Extracted data »
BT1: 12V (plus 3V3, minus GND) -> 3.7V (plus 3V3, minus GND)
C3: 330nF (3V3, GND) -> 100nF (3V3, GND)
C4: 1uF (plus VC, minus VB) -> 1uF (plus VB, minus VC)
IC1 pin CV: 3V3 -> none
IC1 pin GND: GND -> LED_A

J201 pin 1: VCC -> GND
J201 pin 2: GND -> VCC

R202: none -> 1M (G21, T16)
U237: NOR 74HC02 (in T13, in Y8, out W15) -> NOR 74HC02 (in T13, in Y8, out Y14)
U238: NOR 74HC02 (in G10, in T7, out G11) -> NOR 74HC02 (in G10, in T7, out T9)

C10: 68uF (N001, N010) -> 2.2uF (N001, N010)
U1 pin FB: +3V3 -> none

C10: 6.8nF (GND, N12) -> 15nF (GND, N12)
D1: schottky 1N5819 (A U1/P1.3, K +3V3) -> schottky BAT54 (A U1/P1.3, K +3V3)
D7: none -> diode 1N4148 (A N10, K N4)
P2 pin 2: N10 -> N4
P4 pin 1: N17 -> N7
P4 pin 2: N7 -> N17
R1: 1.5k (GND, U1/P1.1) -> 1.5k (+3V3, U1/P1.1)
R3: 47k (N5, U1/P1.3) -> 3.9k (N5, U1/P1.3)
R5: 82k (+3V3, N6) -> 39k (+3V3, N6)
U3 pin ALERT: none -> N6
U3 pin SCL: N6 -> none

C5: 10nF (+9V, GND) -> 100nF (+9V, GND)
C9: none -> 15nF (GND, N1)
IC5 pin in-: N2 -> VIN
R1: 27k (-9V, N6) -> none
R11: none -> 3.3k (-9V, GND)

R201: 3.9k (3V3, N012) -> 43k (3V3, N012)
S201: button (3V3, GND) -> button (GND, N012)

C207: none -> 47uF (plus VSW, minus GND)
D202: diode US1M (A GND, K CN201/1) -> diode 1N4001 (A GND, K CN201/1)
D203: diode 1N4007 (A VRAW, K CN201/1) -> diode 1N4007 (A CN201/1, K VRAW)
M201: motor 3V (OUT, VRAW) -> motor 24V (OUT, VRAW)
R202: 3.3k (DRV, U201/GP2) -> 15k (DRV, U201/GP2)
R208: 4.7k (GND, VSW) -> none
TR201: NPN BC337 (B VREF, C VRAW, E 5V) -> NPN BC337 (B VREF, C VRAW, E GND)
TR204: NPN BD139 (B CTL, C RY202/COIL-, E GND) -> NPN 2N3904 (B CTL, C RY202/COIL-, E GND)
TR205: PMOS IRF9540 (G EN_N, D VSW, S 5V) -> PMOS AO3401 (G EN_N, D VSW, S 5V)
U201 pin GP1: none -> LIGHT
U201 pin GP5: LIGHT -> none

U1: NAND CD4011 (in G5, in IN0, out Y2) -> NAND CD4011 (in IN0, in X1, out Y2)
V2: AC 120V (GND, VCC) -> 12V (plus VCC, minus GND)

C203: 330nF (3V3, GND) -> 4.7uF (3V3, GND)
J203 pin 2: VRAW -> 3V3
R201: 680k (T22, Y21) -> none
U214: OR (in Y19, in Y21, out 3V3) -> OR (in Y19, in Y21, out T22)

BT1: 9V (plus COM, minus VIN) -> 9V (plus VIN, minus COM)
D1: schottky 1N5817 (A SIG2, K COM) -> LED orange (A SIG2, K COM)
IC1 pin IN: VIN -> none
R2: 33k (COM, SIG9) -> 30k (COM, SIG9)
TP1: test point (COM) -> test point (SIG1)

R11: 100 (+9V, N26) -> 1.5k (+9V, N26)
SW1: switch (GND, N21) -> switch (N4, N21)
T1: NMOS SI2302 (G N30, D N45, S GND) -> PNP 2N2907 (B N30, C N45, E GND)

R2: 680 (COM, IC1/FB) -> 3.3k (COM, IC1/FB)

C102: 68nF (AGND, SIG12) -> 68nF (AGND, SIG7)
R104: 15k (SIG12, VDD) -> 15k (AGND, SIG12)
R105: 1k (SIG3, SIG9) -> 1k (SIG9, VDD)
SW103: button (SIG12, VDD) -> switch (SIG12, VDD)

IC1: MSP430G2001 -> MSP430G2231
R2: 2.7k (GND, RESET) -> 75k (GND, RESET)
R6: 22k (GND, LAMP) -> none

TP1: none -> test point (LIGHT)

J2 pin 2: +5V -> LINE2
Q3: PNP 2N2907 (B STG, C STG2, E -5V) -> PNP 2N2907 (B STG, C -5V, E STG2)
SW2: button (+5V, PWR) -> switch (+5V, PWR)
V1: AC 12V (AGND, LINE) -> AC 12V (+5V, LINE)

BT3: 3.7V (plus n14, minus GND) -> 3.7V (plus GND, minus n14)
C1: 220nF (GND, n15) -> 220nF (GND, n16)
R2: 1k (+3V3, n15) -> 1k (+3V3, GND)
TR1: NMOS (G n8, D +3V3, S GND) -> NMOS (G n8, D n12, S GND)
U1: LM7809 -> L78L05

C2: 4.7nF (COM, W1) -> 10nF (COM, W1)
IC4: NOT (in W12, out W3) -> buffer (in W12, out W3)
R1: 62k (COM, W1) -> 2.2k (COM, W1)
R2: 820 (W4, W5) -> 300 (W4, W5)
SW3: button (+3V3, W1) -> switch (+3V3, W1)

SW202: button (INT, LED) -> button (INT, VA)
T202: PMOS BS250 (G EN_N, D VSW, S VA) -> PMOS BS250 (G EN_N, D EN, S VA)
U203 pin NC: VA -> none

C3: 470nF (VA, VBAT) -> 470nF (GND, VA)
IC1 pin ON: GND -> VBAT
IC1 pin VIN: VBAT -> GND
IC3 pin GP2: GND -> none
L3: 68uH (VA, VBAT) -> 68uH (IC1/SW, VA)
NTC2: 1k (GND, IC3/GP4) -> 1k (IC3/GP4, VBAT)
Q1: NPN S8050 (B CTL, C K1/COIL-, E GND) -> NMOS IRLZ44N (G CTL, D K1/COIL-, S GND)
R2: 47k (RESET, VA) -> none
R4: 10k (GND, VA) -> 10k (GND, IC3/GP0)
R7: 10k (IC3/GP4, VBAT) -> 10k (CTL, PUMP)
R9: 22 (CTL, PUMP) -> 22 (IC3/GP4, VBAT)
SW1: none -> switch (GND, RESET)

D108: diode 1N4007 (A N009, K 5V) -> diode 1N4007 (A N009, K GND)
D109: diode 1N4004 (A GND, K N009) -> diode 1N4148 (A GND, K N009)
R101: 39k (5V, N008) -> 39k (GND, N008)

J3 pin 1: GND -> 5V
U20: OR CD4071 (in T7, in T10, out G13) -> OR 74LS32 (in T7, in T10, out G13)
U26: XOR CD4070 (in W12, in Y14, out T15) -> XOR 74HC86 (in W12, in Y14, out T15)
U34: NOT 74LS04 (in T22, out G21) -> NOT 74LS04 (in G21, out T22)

Task directions » Only the lines above from the one with "T202: PMOS BS250" up to and including the one with "J3 pin 1: GND -> 5V" should be repeated, exactly as written.

Worked solution »
T202: PMOS BS250 (G EN_N, D VSW, S VA) -> PMOS BS250 (G EN_N, D EN, S VA)
U203 pin NC: VA -> none

C3: 470nF (VA, VBAT) -> 470nF (GND, VA)
IC1 pin ON: GND -> VBAT
IC1 pin VIN: VBAT -> GND
IC3 pin GP2: GND -> none
L3: 68uH (VA, VBAT) -> 68uH (IC1/SW, VA)
NTC2: 1k (GND, IC3/GP4) -> 1k (IC3/GP4, VBAT)
Q1: NPN S8050 (B CTL, C K1/COIL-, E GND) -> NMOS IRLZ44N (G CTL, D K1/COIL-, S GND)
R2: 47k (RESET, VA) -> none
R4: 10k (GND, VA) -> 10k (GND, IC3/GP0)
R7: 10k (IC3/GP4, VBAT) -> 10k (CTL, PUMP)
R9: 22 (CTL, PUMP) -> 22 (IC3/GP4, VBAT)
SW1: none -> switch (GND, RESET)

D108: diode 1N4007 (A N009, K 5V) -> diode 1N4007 (A N009, K GND)
D109: diode 1N4004 (A GND, K N009) -> diode 1N4148 (A GND, K N009)
R101: 39k (5V, N008) -> 39k (GND, N008)

J3 pin 1: GND -> 5V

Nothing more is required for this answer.